* **Task to complete**
Nothing less than an exact copy of all the records is required.

[Data listing — start]

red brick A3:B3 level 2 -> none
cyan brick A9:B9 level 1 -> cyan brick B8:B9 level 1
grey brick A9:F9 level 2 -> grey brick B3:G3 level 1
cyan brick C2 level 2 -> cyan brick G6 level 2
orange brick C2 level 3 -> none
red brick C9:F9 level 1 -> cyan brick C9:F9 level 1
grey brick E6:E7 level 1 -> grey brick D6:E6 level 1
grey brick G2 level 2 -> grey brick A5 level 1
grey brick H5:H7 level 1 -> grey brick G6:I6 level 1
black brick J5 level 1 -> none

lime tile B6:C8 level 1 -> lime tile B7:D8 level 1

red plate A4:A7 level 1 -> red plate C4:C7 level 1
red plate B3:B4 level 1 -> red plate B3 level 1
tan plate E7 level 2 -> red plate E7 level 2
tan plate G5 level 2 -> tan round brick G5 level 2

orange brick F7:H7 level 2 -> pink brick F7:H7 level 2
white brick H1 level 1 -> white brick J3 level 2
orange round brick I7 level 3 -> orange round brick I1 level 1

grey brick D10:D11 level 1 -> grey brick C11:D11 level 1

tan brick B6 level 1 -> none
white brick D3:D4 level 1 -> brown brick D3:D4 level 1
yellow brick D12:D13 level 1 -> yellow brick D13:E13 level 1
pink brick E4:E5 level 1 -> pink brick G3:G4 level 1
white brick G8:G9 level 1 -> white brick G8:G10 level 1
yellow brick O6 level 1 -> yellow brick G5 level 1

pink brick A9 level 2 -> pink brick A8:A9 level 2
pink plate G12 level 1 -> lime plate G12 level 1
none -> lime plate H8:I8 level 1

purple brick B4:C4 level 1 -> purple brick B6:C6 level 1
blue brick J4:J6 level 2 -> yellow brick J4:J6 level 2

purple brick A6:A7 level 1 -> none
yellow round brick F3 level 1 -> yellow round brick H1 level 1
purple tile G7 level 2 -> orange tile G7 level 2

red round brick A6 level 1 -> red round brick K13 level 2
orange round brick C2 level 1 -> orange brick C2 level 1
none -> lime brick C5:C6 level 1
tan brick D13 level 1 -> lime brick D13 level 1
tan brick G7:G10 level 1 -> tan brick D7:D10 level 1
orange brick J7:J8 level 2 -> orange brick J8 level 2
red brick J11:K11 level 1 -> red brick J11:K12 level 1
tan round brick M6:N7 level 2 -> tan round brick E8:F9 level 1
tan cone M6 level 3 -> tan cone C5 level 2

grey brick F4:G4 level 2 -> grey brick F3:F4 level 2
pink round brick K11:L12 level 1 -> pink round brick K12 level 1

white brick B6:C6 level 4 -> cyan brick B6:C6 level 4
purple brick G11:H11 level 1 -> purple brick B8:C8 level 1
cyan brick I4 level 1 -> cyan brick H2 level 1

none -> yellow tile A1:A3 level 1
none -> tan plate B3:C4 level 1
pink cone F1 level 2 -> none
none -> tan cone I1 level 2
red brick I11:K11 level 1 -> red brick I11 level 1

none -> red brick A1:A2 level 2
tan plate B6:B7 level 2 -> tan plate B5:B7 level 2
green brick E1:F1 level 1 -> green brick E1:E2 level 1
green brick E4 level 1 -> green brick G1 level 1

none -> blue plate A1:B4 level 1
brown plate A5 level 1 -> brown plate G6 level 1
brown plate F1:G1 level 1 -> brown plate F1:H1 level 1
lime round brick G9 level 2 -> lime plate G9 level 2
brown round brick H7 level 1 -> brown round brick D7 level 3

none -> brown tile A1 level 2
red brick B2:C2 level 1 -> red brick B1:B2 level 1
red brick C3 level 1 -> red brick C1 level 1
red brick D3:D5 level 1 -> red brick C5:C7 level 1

[Data listing — finish]

* **Completed task**
red brick A3:B3 level 2 -> none
cyan brick A9:B9 level 1 -> cyan brick B8:B9 level 1
grey brick A9:F9 level 2 -> grey brick B3:G3 level 1
cyan brick C2 level 2 -> cyan brick G6 level 2
orange brick C2 level 3 -> none
red brick C9:F9 level 1 -> cyan brick C9:F9 level 1
grey brick E6:E7 level 1 -> grey brick D6:E6 level 1
grey brick G2 level 2 -> grey brick A5 level 1
grey brick H5:H7 level 1 -> grey brick G6:I6 level 1
black brick J5 level 1 -> none

lime tile B6:C8 level 1 -> lime tile B7:D8 level 1

red plate A4:A7 level 1 -> red plate C4:C7 level 1
red plate B3:B4 level 1 -> red plate B3 level 1
tan plate E7 level 2 -> red plate E7 level 2
tan plate G5 level 2 -> tan round brick G5 level 2

orange brick F7:H7 level 2 -> pink brick F7:H7 level 2
white brick H1 level 1 -> white brick J3 level 2
orange round brick I7 level 3 -> orange round brick I1 level 1

grey brick D10:D11 level 1 -> grey brick C11:D11 level 1

tan brick B6 level 1 -> none
white brick D3:D4 level 1 -> brown brick D3:D4 level 1
yellow brick D12:D13 level 1 -> yellow brick D13:E13 level 1
pink brick E4:E5 level 1 -> pink brick G3:G4 level 1
white brick G8:G9 level 1 -> white brick G8:G10 level 1
yellow brick O6 level 1 -> yellow brick G5 level 1

pink brick A9 level 2 -> pink brick A8:A9 level 2
pink plate G12 level 1 -> lime plate G12 level 1
none -> lime plate H8:I8 level 1

purple brick B4:C4 level 1 -> purple brick B6:C6 level 1
blue brick J4:J6 level 2 -> yellow brick J4:J6 level 2

purple brick A6:A7 level 1 -> none
yellow round brick F3 level 1 -> yellow round brick H1 level 1
purple tile G7 level 2 -> orange tile G7 level 2

red round brick A6 level 1 -> red round brick K13 level 2
orange round brick C2 level 1 -> orange brick C2 level 1
none -> lime brick C5:C6 level 1
tan brick D13 level 1 -> lime brick D13 level 1
tan brick G7:G10 level 1 -> tan brick D7:D10 level 1
orange brick J7:J8 level 2 -> orange brick J8 level 2
red brick J11:K11 level 1 -> red brick J11:K12 level 1
tan round brick M6:N7 level 2 -> tan round brick E8:F9 level 1
tan cone M6 level 3 -> tan cone C5 level 2

grey brick F4:G4 level 2 -> grey brick F3:F4 level 2
pink round brick K11:L12 level 1 -> pink round brick K12 level 1

white brick B6:C6 level 4 -> cyan brick B6:C6 level 4
purple brick G11:H11 level 1 -> purple brick B8:C8 level 1
cyan brick I4 level 1 -> cyan brick H2 level 1

none -> yellow tile A1:A3 level 1
none -> tan plate B3:C4 level 1
pink cone F1 level 2 -> none
none -> tan cone I1 level 2
red brick I11:K11 level 1 -> red brick I11 level 1

none -> red brick A1:A2 level 2
tan plate B6:B7 level 2 -> tan plate B5:B7 level 2
green brick E1:F1 level 1 -> green brick E1:E2 level 1
green brick E4 level 1 -> green brick G1 level 1

none -> blue plate A1:B4 level 1
brown plate A5 level 1 -> brown plate G6 level 1
brown plate F1:G1 level 1 -> brown plate F1:H1 level 1
lime round brick G9 level 2 -> lime plate G9 level 2
brown round brick H7 level 1 -> brown round brick D7 level 3

none -> brown tile A1 level 2
red brick B2:C2 level 1 -> red brick B1:B2 level 1
red brick C3 level 1 -> red brick C1 level 1
red brick D3:D5 level 1 -> red brick C5:C7 level 1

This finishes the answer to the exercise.